EXCERPTED RECORDS:
__________

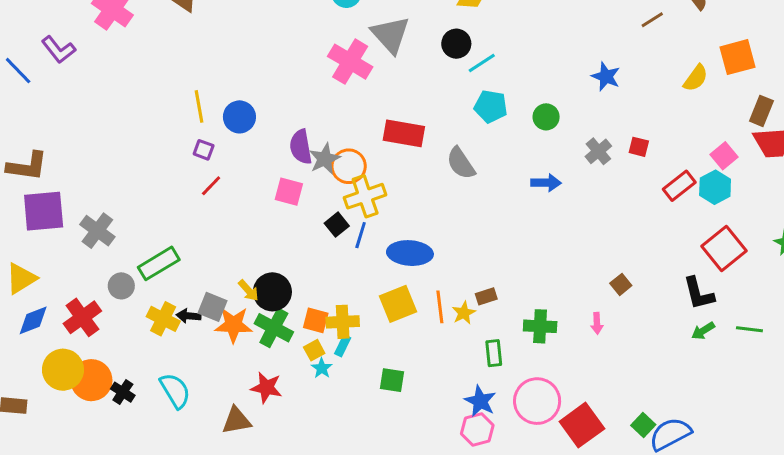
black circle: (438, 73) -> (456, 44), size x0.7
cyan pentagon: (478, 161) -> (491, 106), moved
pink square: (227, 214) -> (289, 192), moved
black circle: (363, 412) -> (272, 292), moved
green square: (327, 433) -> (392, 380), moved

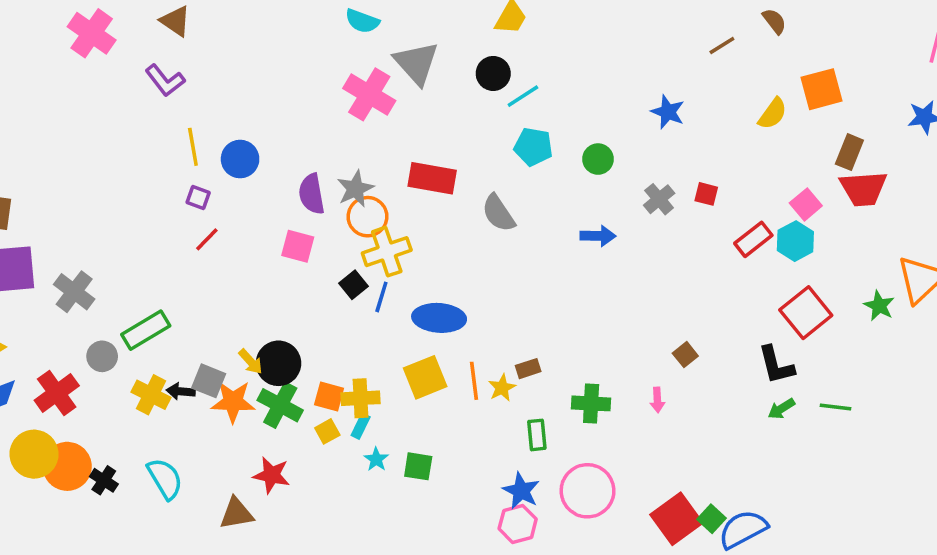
purple L-shape: (58, 50) -> (165, 80), moved
gray star: (325, 159) -> (355, 189), moved
cyan star: (322, 368) -> (376, 459), moved
red square: (582, 425) -> (677, 519), moved

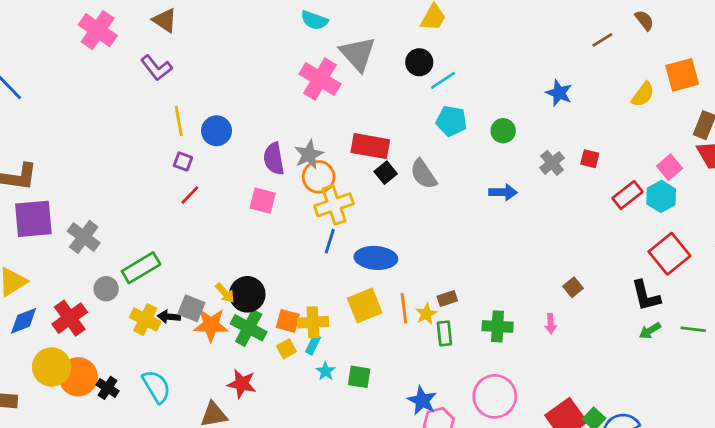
black square: (354, 285) -> (386, 173), moved
green rectangle: (537, 435) -> (444, 333), moved
blue star: (521, 491) -> (422, 401), moved

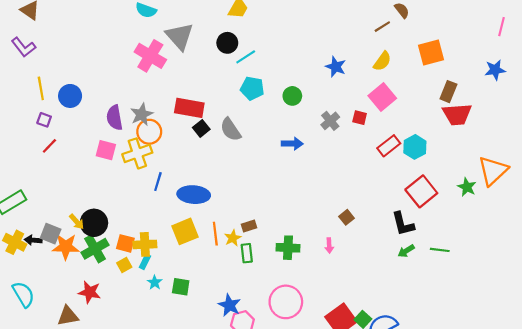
brown line: (602, 40) -> (382, 27), moved
yellow semicircle: (643, 94) -> (382, 61), moved
pink square: (669, 167) -> (382, 97), moved, size x1.4
yellow cross: (334, 205) -> (137, 153), moved
green cross: (249, 328) -> (95, 249), turned 32

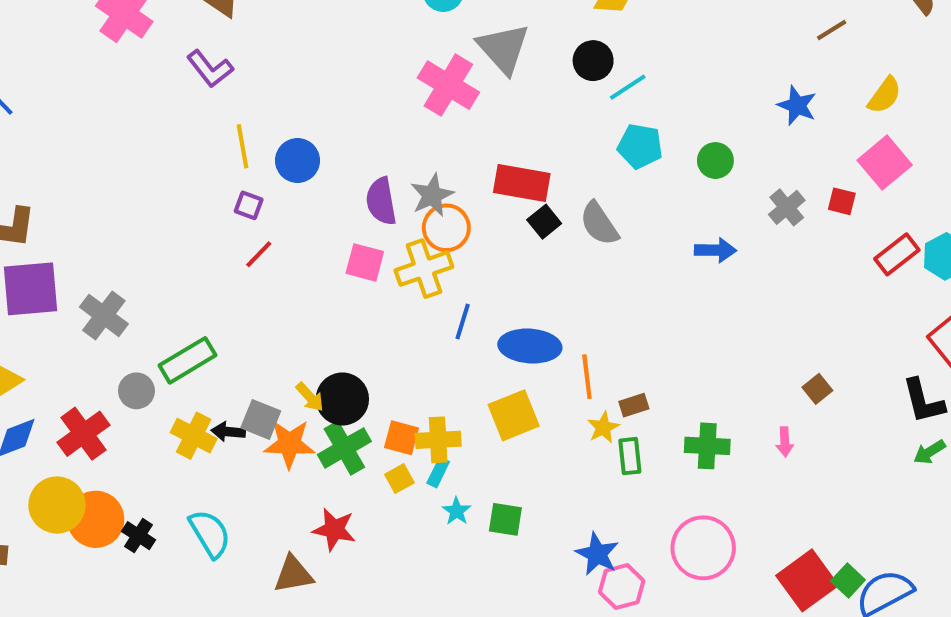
brown line: (382, 27) -> (832, 30), moved
orange line: (215, 234) -> (587, 377), moved

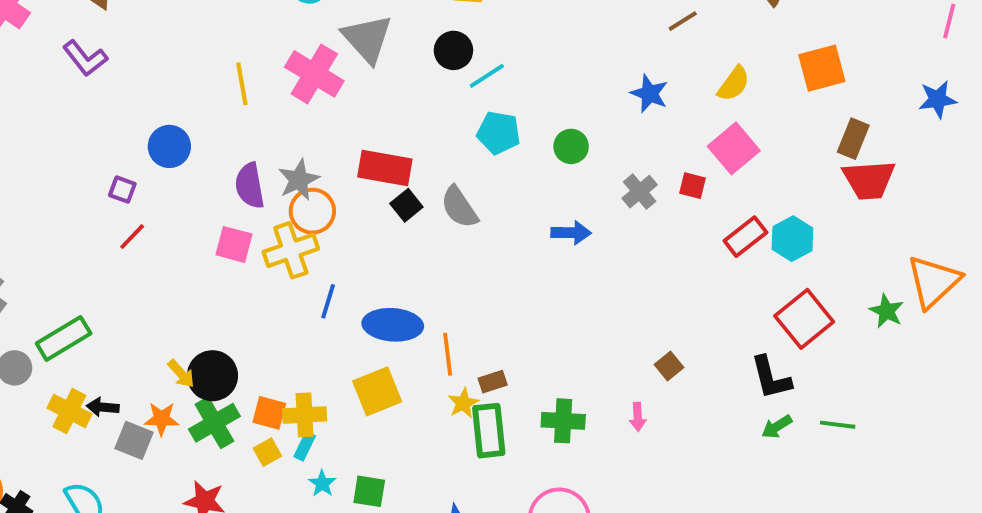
yellow line: (242, 146) -> (242, 84), moved
gray square: (261, 419) -> (134, 440), moved
orange star: (289, 444) -> (162, 419), size x0.7
green rectangle: (630, 456) -> (489, 431), size x1.5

__________

TASK DETAILS: Whenever a line of the entries contains the string "square", copy that line.

RESULT OF THIS EXERCISE:
pink square: (227, 214) -> (289, 192), moved
green square: (327, 433) -> (392, 380), moved
red square: (582, 425) -> (677, 519), moved
black square: (354, 285) -> (386, 173), moved
pink square: (669, 167) -> (382, 97), moved, size x1.4
gray square: (261, 419) -> (134, 440), moved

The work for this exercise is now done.